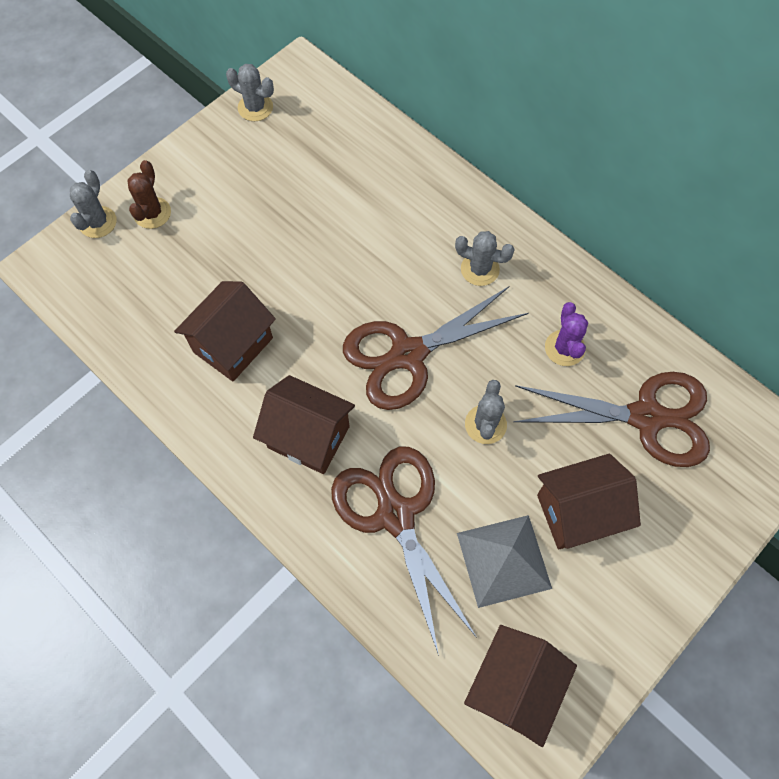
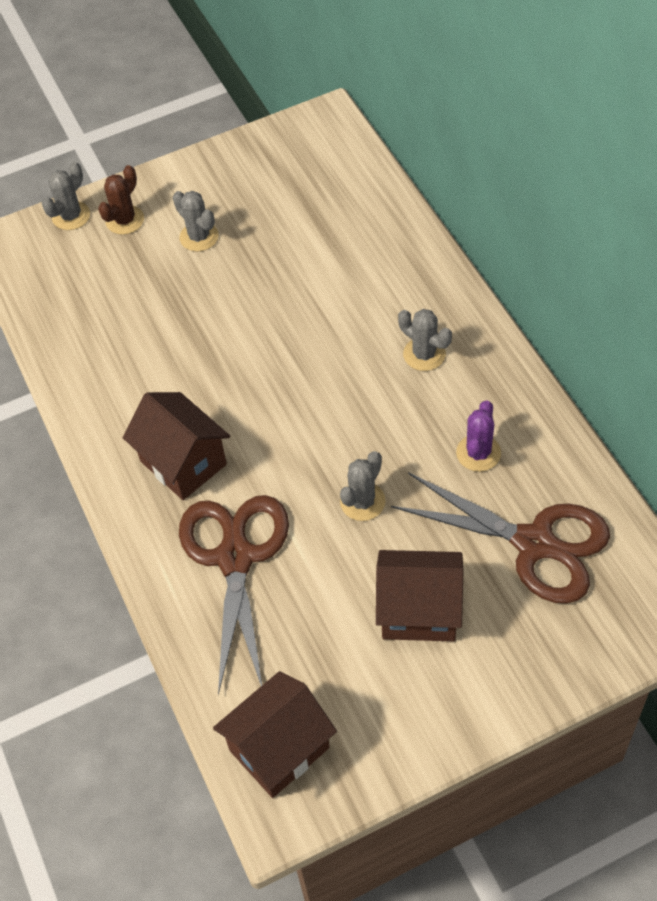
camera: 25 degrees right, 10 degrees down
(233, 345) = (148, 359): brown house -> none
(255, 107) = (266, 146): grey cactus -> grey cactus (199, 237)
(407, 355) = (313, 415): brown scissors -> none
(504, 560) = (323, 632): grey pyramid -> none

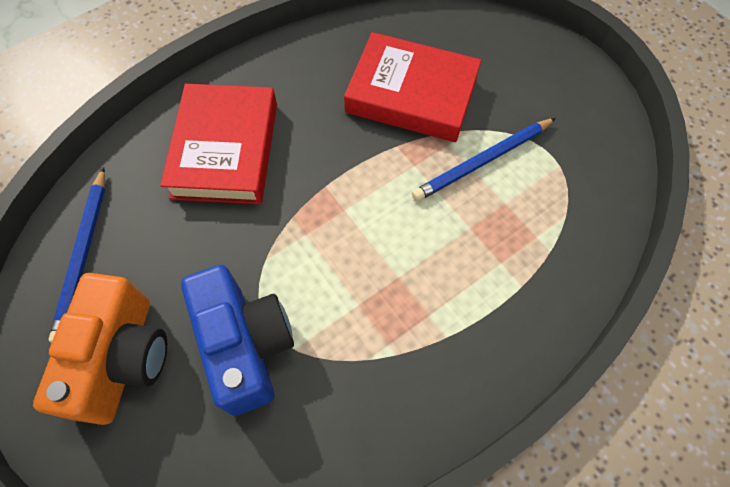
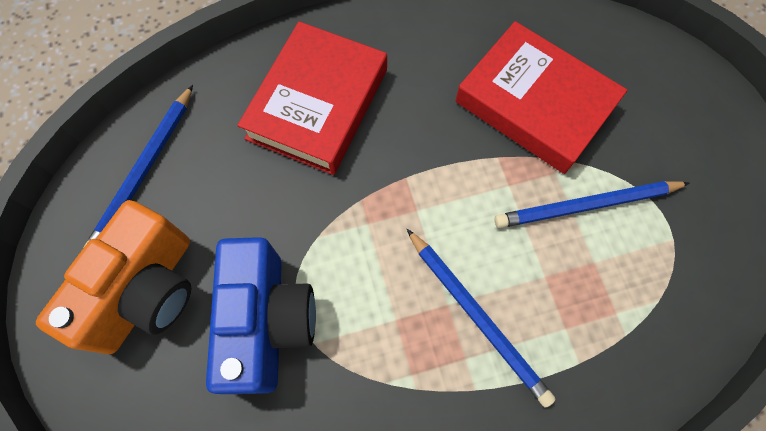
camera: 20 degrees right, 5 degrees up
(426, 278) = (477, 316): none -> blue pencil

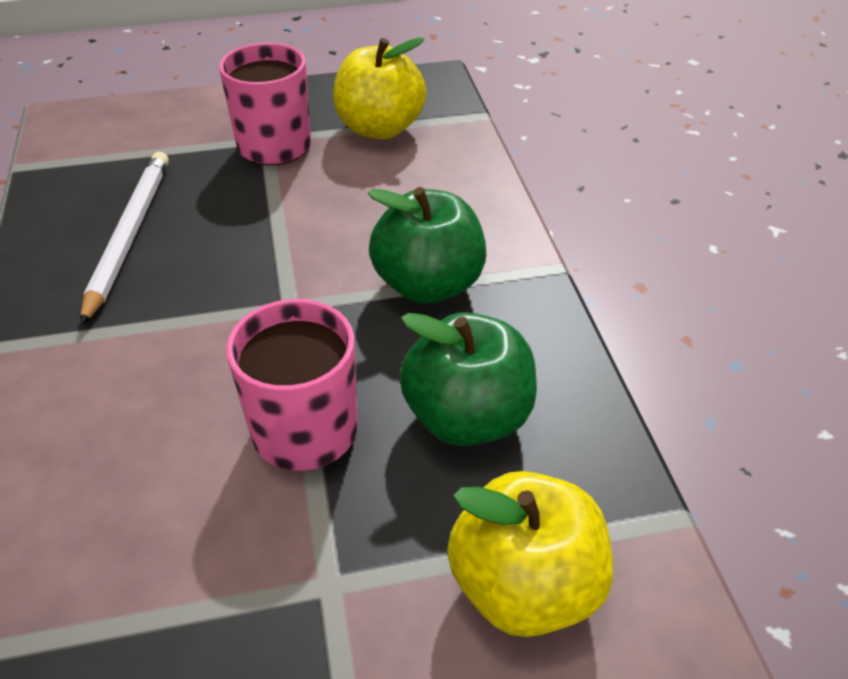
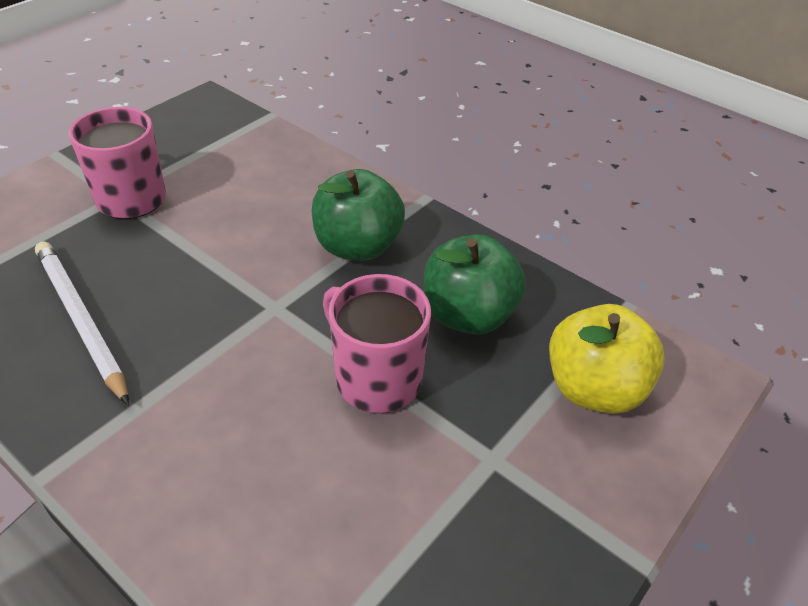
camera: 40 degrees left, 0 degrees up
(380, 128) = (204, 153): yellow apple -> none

• • • • •

TASK PROMPT: An exact copy is needed of the lines from the start of the listing through the line with "(504, 560) = (323, 632): grey pyramid -> none", both end lines included and pictures excluded.

EXERCISE ANSWER:
camera: 25 degrees right, 10 degrees down
(233, 345) = (148, 359): brown house -> none
(255, 107) = (266, 146): grey cactus -> grey cactus (199, 237)
(407, 355) = (313, 415): brown scissors -> none
(504, 560) = (323, 632): grey pyramid -> none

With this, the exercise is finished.